[Revision tracking records]
■ ■ ■ ■
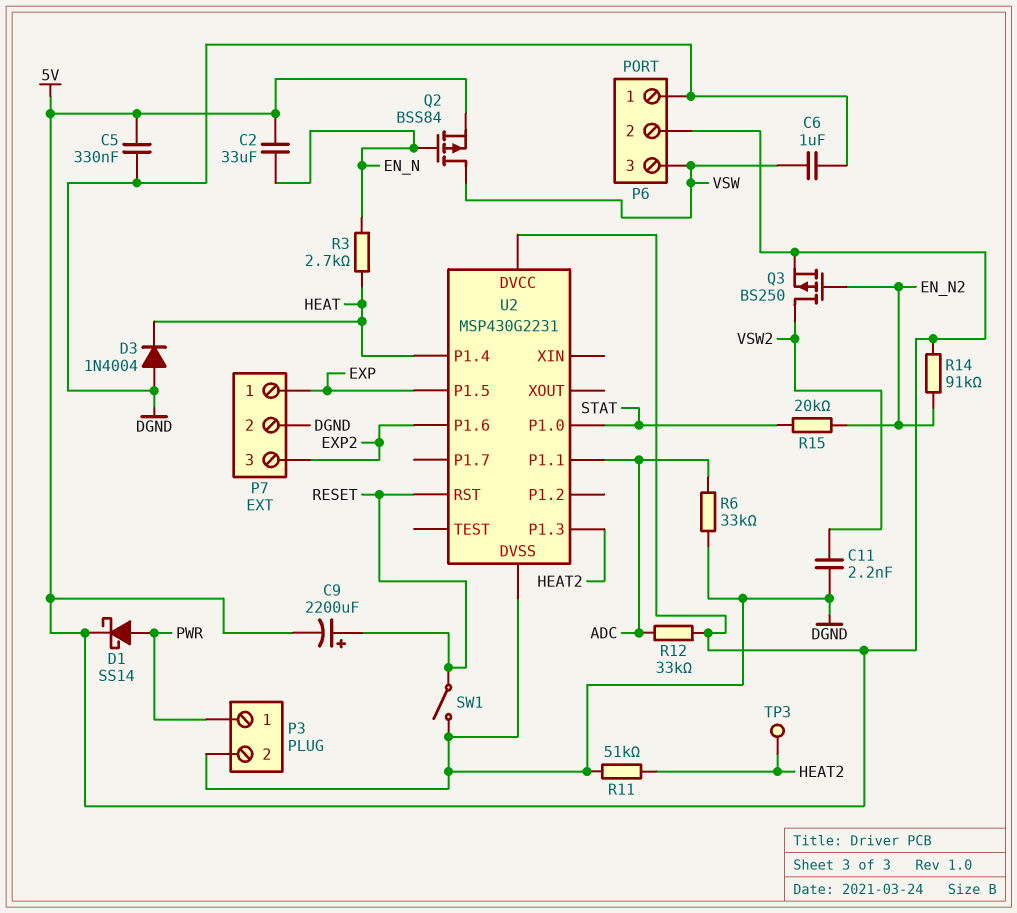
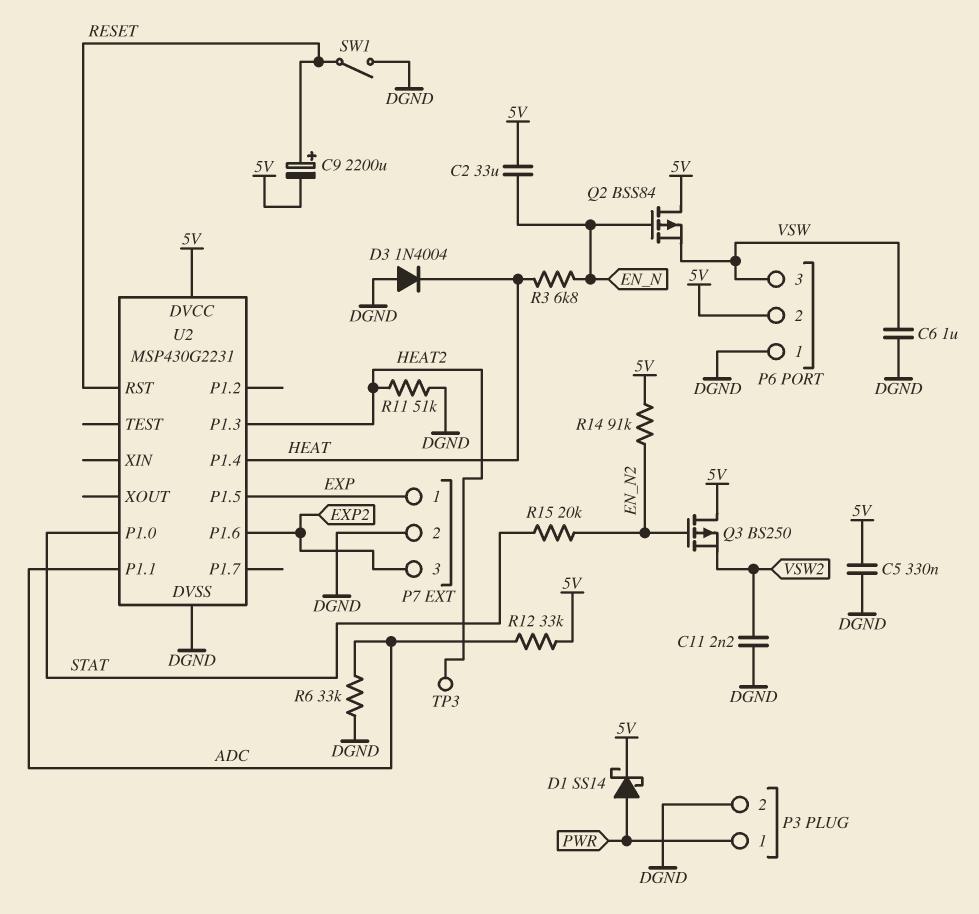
Q2: PMOS BSS84 (G EN_N, D VSW, S 5V) -> PMOS BSS84 (G EN_N, D 5V, S VSW)
Q3: PMOS BS250 (G EN_N2, D VSW2, S 5V) -> PMOS BS250 (G EN_N2, D 5V, S VSW2)
R3: 2.7k (EN_N, HEAT) -> 6.8k (EN_N, HEAT)

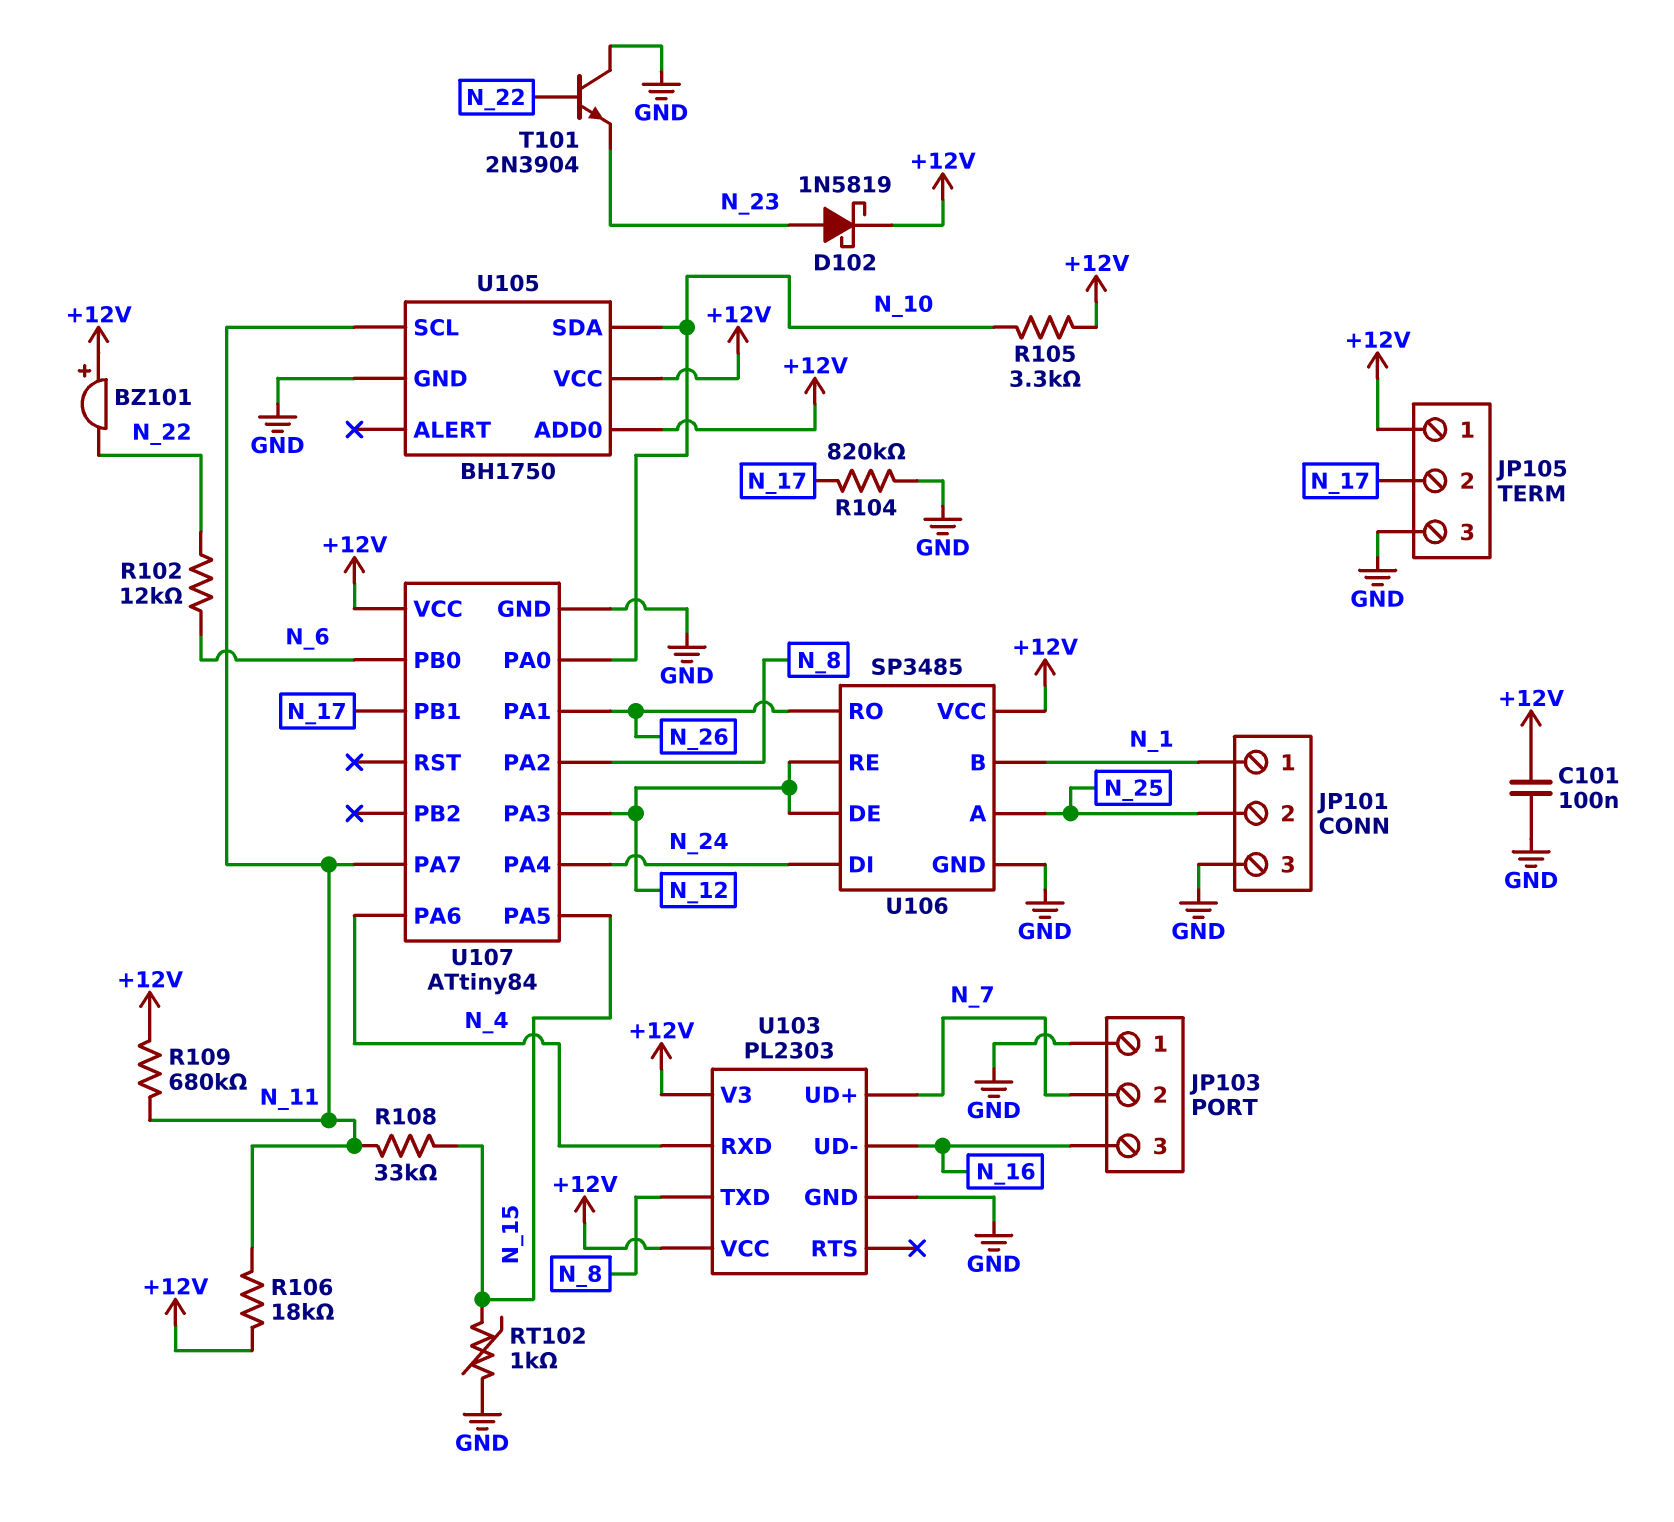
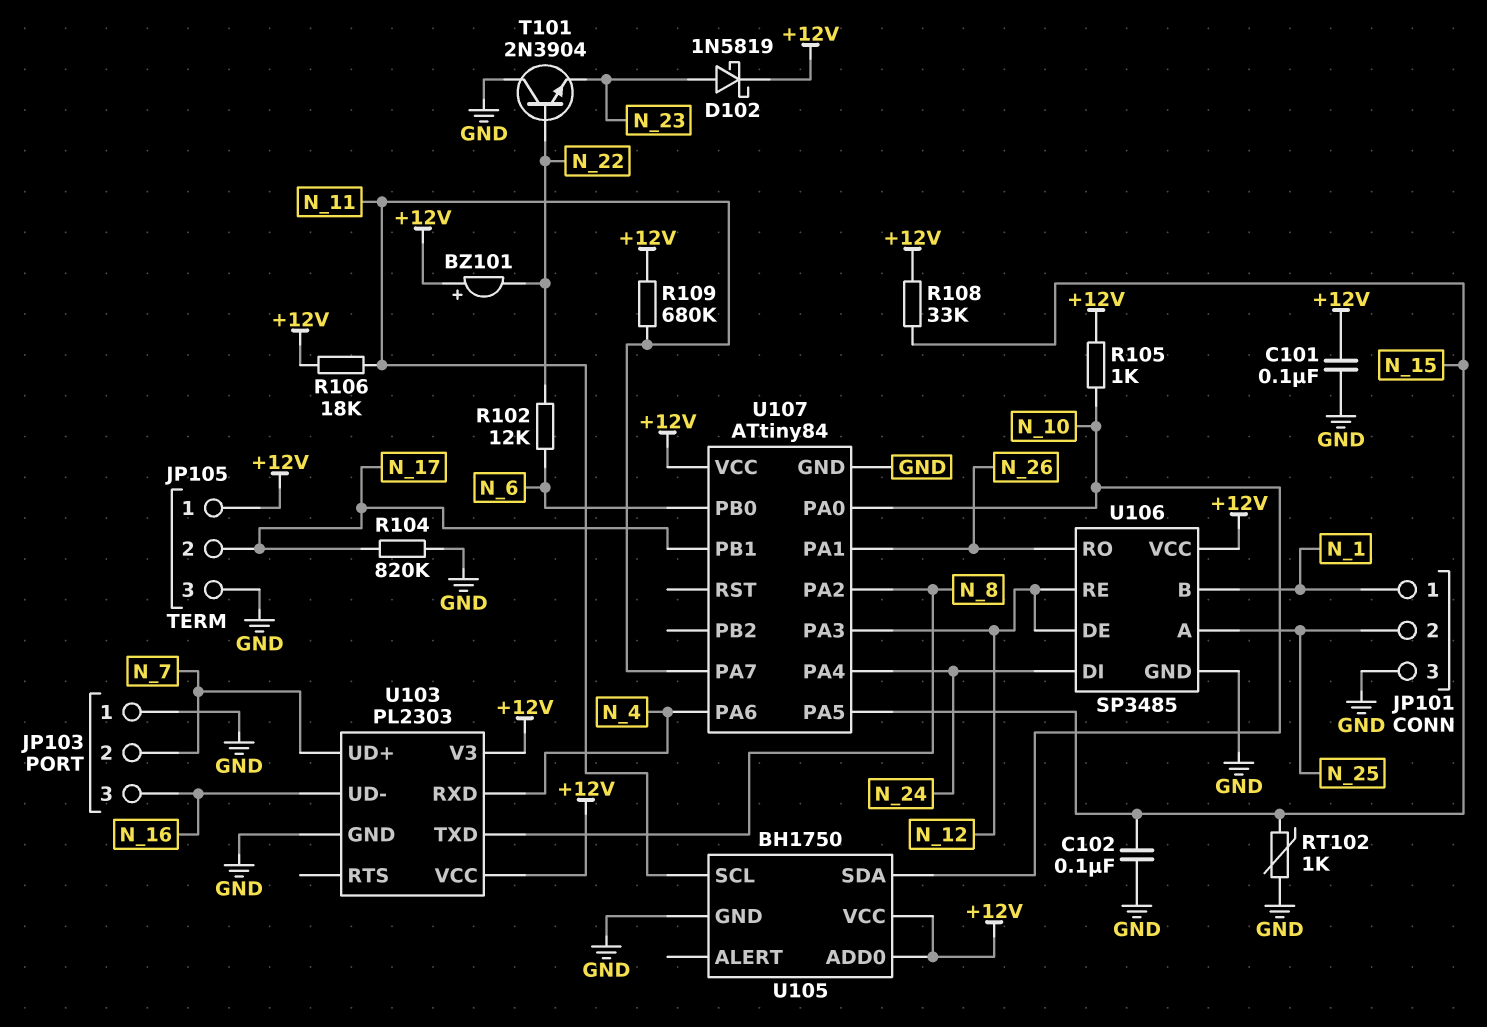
C102: none -> 100nF (GND, N_15)
R105: 3.3k (+12V, N_10) -> 1k (+12V, N_10)
R108: 33k (N_11, N_15) -> 33k (+12V, N_15)

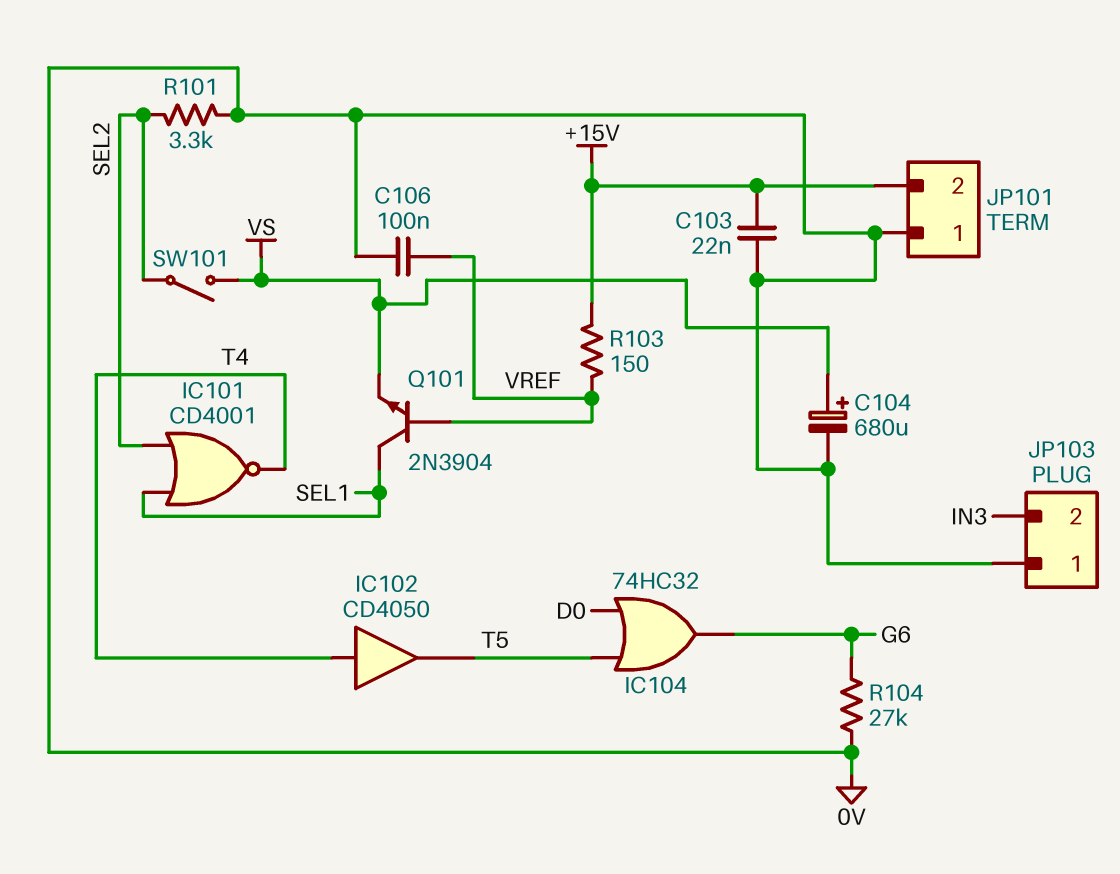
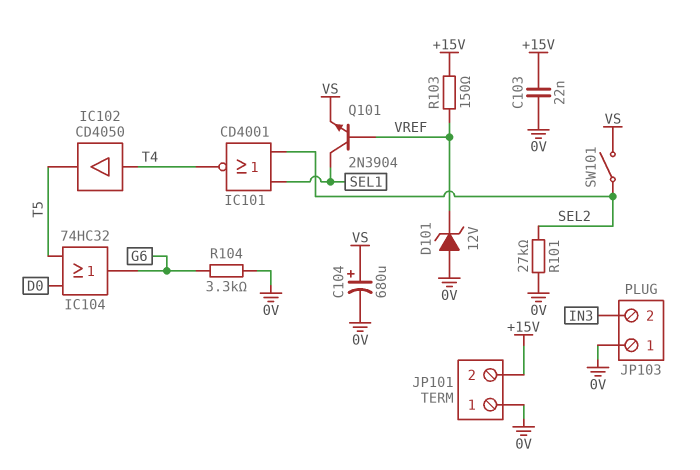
C106: 100nF (0V, VREF) -> none
D101: none -> zener 12V (A 0V, K VREF)
R101: 3.3k (0V, SEL2) -> 27k (0V, SEL2)
R104: 27k (0V, G6) -> 3.3k (0V, G6)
■ ■ ■ ■
> _Problem to solve_: Write out the data in full and exactly as given, though without the images.

> _Written solution_:
Q2: PMOS BSS84 (G EN_N, D VSW, S 5V) -> PMOS BSS84 (G EN_N, D 5V, S VSW)
Q3: PMOS BS250 (G EN_N2, D VSW2, S 5V) -> PMOS BS250 (G EN_N2, D 5V, S VSW2)
R3: 2.7k (EN_N, HEAT) -> 6.8k (EN_N, HEAT)

C102: none -> 100nF (GND, N_15)
R105: 3.3k (+12V, N_10) -> 1k (+12V, N_10)
R108: 33k (N_11, N_15) -> 33k (+12V, N_15)

C106: 100nF (0V, VREF) -> none
D101: none -> zener 12V (A 0V, K VREF)
R101: 3.3k (0V, SEL2) -> 27k (0V, SEL2)
R104: 27k (0V, G6) -> 3.3k (0V, G6)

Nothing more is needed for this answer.